--- START ---

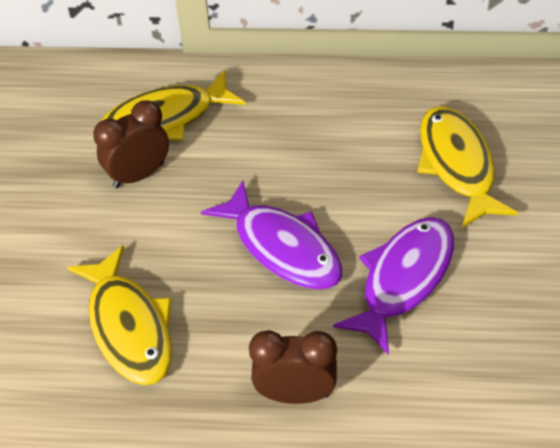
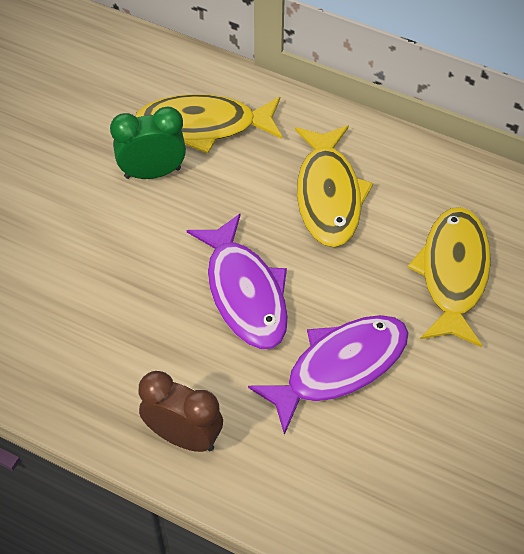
camera: 20 degrees right, 5 degrees up
yellow fish [67,245,172,385] -> yellow fish moved to [295,126,373,247]
brown clock [93,100,169,188] -> green clock [110,106,186,179]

--- END ---

● Prompt: An exact transcription of the material is required, without any pictures.

● Written solution:
camera: 20 degrees right, 5 degrees up
yellow fish [67,245,172,385] -> yellow fish moved to [295,126,373,247]
brown clock [93,100,169,188] -> green clock [110,106,186,179]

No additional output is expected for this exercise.